# START OF THE INPUT
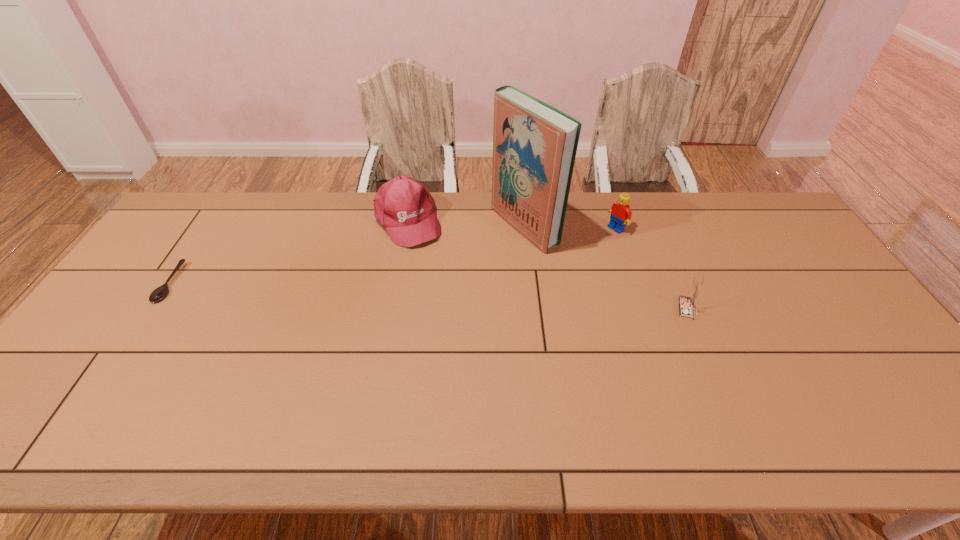
At what (x,y) coordinates should I click in order to perform the action: click on Lego that is at the far edge. Please return your answer as a coordinate pair (x, y). This screenshot has width=960, height=540. Looking at the image, I should click on click(x=620, y=214).

Find the location of a particular element. This screenshot has width=960, height=540. object that is at the left edge is located at coordinates (160, 292).

This screenshot has height=540, width=960. Find the location of `blank area at the far edge`. blank area at the far edge is located at coordinates (318, 202).

At what (x,y) coordinates should I click in order to perform the action: click on vacant space at the left edge of the desktop. Please return your answer as a coordinate pair (x, y). Looking at the image, I should click on (93, 338).

The width and height of the screenshot is (960, 540). In the image, there is a desktop. Find the location of `vacant space at the right edge`. vacant space at the right edge is located at coordinates (786, 284).

Find the location of a particular element. Image resolution: width=960 pixels, height=540 pixels. vacant space at the far right corner of the desktop is located at coordinates (778, 218).

Find the location of a particular element. free spot between the second object from left to right and the shortest object is located at coordinates (288, 252).

Identify the location of free spot between the baseball cap and the rightmost object. (546, 265).

The height and width of the screenshot is (540, 960). I want to click on unoccupied area between the baseball cap and the soupspoon, so click(x=288, y=252).

The width and height of the screenshot is (960, 540). What are the coordinates of `empty location between the matchbox and the shortest object` in the screenshot? It's located at (427, 296).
# END OF THE INPUT
Rewrite every line of the data with each "vacant space" changed to "empty area", keeping everything else the same. Don't include the pictures.

THE ANSWER ->
At what (x,y) coordinates should I click in order to perform the action: click on Lego that is at the far edge. Please return your answer as a coordinate pair (x, y). This screenshot has width=960, height=540. Looking at the image, I should click on click(x=620, y=214).

Find the location of a particular element. This screenshot has width=960, height=540. object that is at the left edge is located at coordinates (160, 292).

This screenshot has height=540, width=960. Find the location of `blank area at the far edge`. blank area at the far edge is located at coordinates (318, 202).

At what (x,y) coordinates should I click in order to perform the action: click on empty area at the left edge of the desktop. Please return your answer as a coordinate pair (x, y). Looking at the image, I should click on (93, 338).

The width and height of the screenshot is (960, 540). In the image, there is a desktop. Find the location of `empty area at the right edge`. empty area at the right edge is located at coordinates (786, 284).

Find the location of a particular element. Image resolution: width=960 pixels, height=540 pixels. empty area at the far right corner of the desktop is located at coordinates (778, 218).

Find the location of a particular element. free spot between the second object from left to right and the shortest object is located at coordinates (288, 252).

Identify the location of free spot between the baseball cap and the rightmost object. (546, 265).

The height and width of the screenshot is (540, 960). I want to click on unoccupied area between the baseball cap and the soupspoon, so click(x=288, y=252).

The width and height of the screenshot is (960, 540). What are the coordinates of `empty location between the matchbox and the shortest object` in the screenshot? It's located at (427, 296).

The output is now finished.